Goal of the exercise :: Format the lines of all the records below as a JSON list of strings, one string per line, skipping blank lines and leaving out the pictures.

>> BEGIN Data records

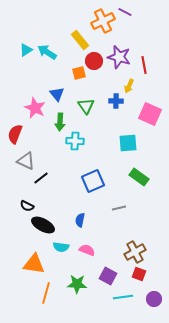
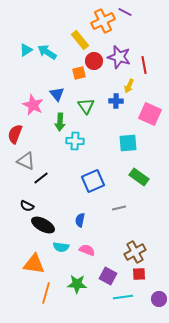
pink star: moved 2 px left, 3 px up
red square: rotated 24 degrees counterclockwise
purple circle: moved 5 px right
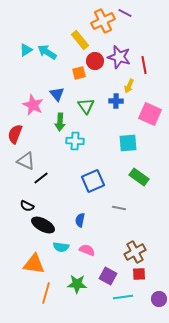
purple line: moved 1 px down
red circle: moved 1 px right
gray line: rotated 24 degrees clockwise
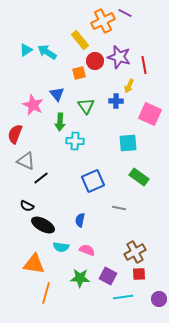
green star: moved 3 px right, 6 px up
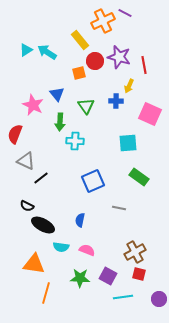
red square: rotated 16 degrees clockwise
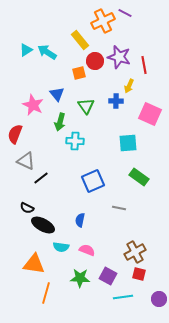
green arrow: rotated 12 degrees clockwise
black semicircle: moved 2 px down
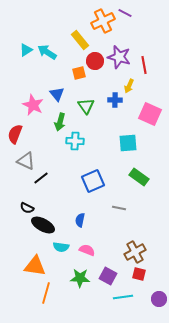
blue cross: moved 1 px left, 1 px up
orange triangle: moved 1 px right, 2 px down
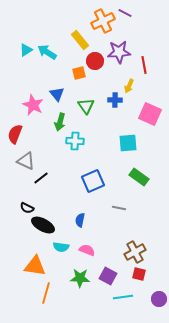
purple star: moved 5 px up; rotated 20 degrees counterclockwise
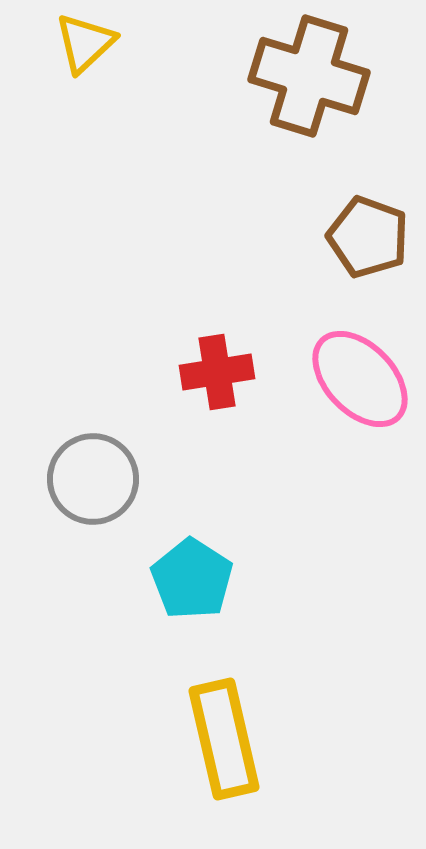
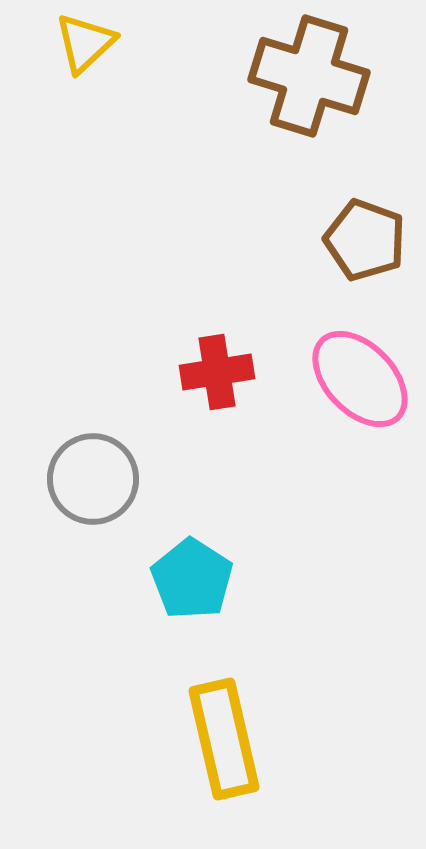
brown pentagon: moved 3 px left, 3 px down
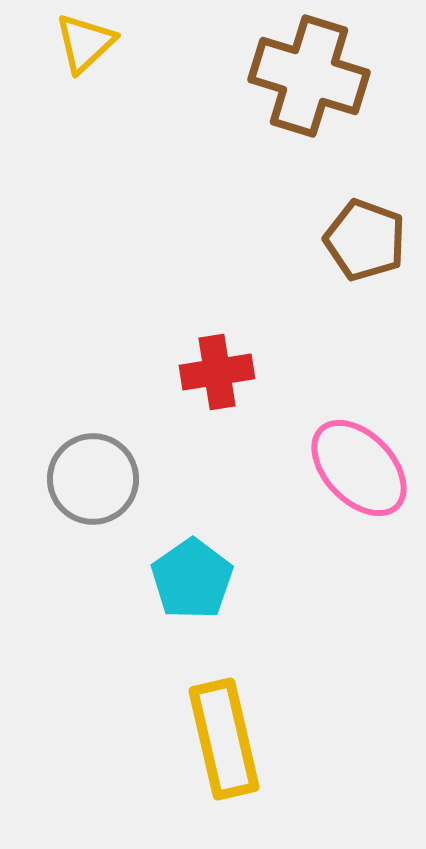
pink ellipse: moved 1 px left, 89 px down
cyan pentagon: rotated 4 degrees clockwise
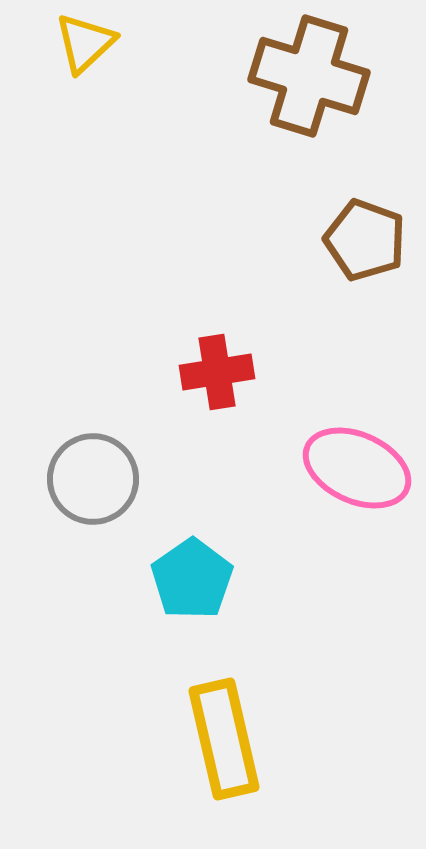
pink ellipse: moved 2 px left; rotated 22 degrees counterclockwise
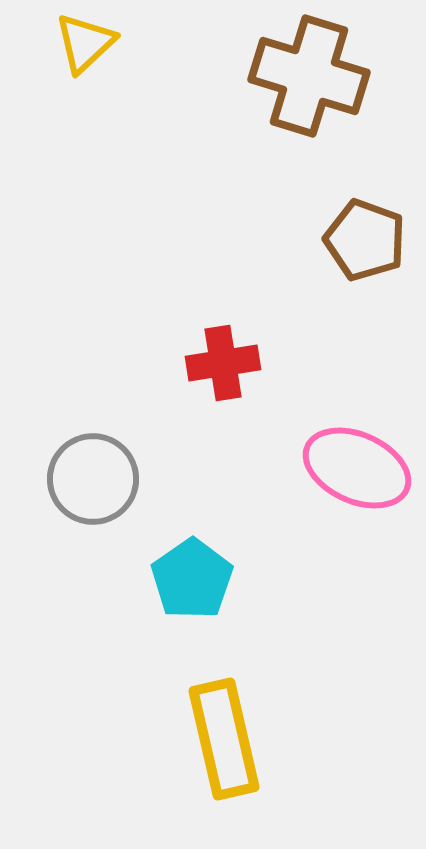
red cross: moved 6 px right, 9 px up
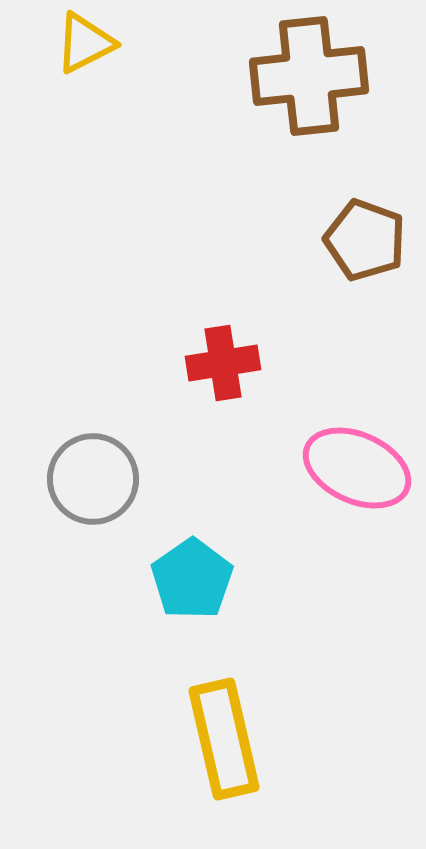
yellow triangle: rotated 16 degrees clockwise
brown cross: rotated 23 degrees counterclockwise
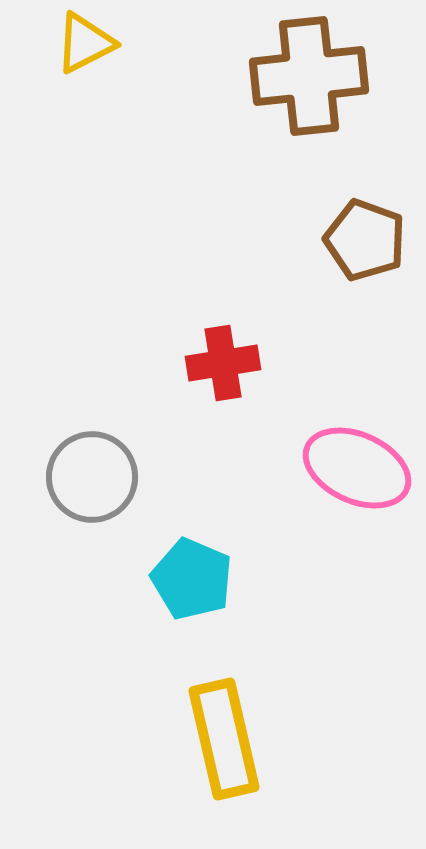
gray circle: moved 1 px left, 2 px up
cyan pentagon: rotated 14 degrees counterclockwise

>> END Data records

Task result ::
[
  "pink star: moved 2 px left, 3 px up",
  "red square: rotated 24 degrees counterclockwise",
  "purple circle: moved 5 px right",
  "purple line: moved 1 px down",
  "red circle: moved 1 px right",
  "gray line: rotated 24 degrees clockwise",
  "green star: moved 3 px right, 6 px up",
  "red square: rotated 16 degrees clockwise",
  "green arrow: rotated 12 degrees clockwise",
  "black semicircle: moved 2 px down",
  "blue cross: moved 1 px left, 1 px up",
  "orange triangle: moved 1 px right, 2 px down",
  "purple star: moved 5 px up; rotated 20 degrees counterclockwise",
  "brown pentagon: moved 3 px left, 3 px down",
  "pink ellipse: moved 1 px left, 89 px down",
  "cyan pentagon: rotated 4 degrees clockwise",
  "pink ellipse: moved 2 px left; rotated 22 degrees counterclockwise",
  "red cross: moved 6 px right, 9 px up",
  "yellow triangle: rotated 16 degrees clockwise",
  "brown cross: rotated 23 degrees counterclockwise",
  "gray circle: moved 1 px left, 2 px up",
  "cyan pentagon: rotated 14 degrees counterclockwise"
]